=== RECORDS TO PROCESS ===

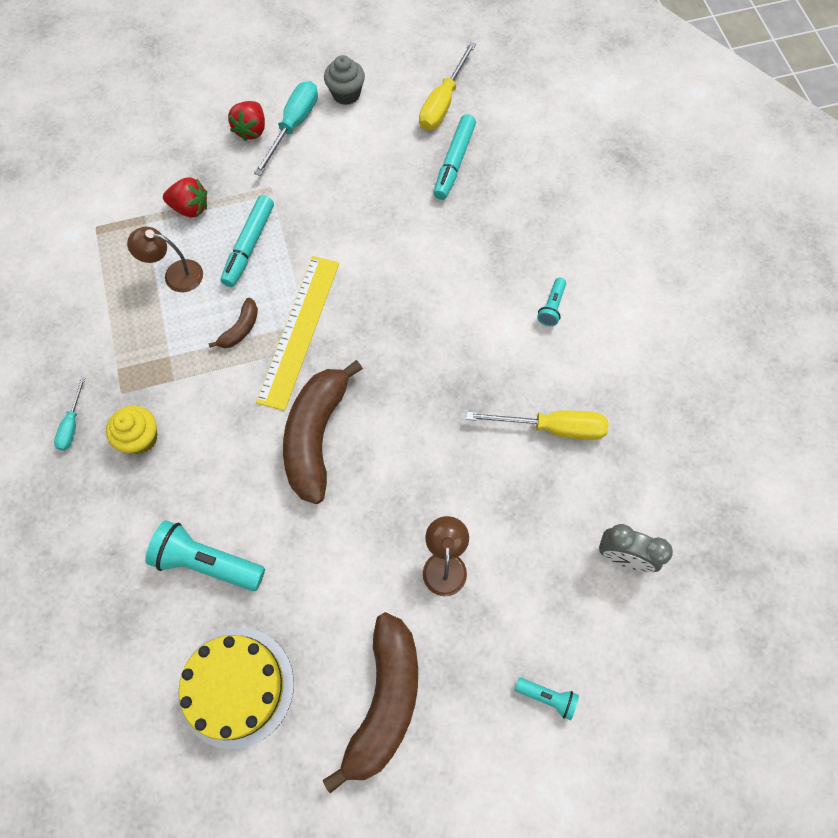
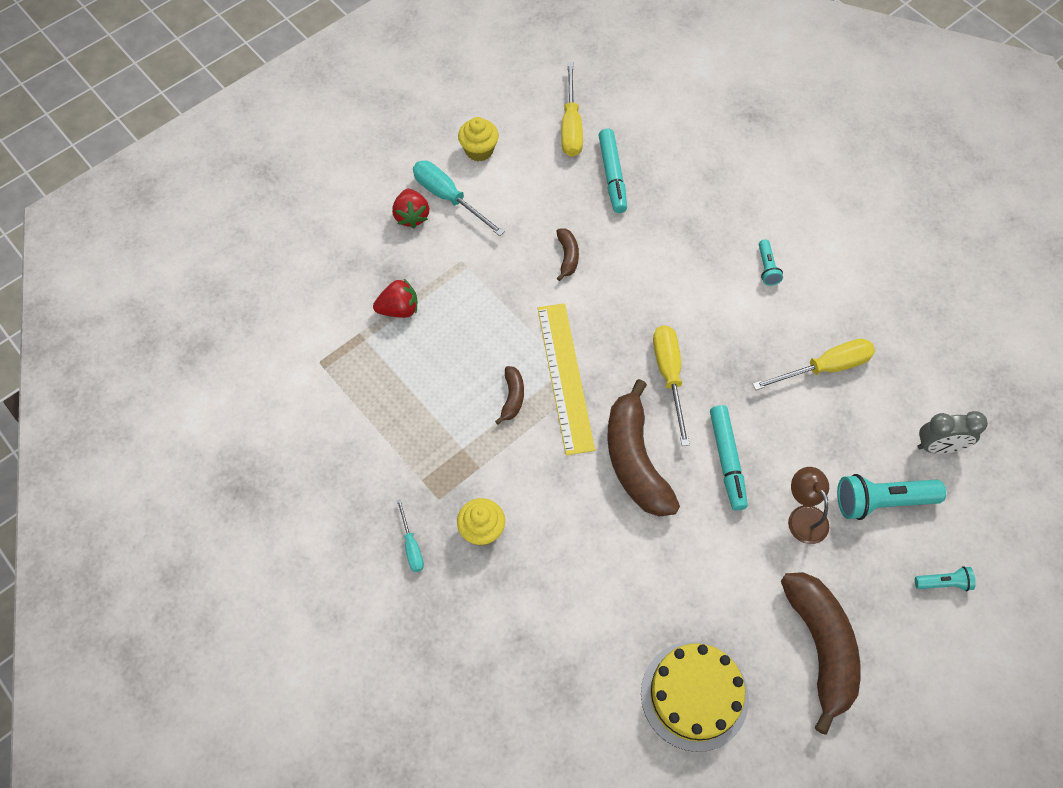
camera: 25 degrees left, 5 degrees down
(175, 275) = (423, 374): brown lamp -> none
(207, 562) = (606, 607): turquoise flashlight -> turquoise flashlight (881, 501)
(249, 245) = (474, 321): turquoise marker -> turquoise marker (727, 460)
(293, 126) = (448, 198): turquoise screwdriver -> turquoise screwdriver turned 45 degrees counterclockwise
(346, 94) = (479, 150): grey cupcake -> yellow cupcake
(368, 221) = (567, 256): none -> brown banana
(395, 371) = (669, 376): none -> yellow screwdriver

===

▶ [INSTRUCTIONS TO FOLLOW]
Restate the records above exactly, less any pictures.

▶ [SOLVED PROBLEM]
camera: 25 degrees left, 5 degrees down
(175, 275) = (423, 374): brown lamp -> none
(207, 562) = (606, 607): turquoise flashlight -> turquoise flashlight (881, 501)
(249, 245) = (474, 321): turquoise marker -> turquoise marker (727, 460)
(293, 126) = (448, 198): turquoise screwdriver -> turquoise screwdriver turned 45 degrees counterclockwise
(346, 94) = (479, 150): grey cupcake -> yellow cupcake
(368, 221) = (567, 256): none -> brown banana
(395, 371) = (669, 376): none -> yellow screwdriver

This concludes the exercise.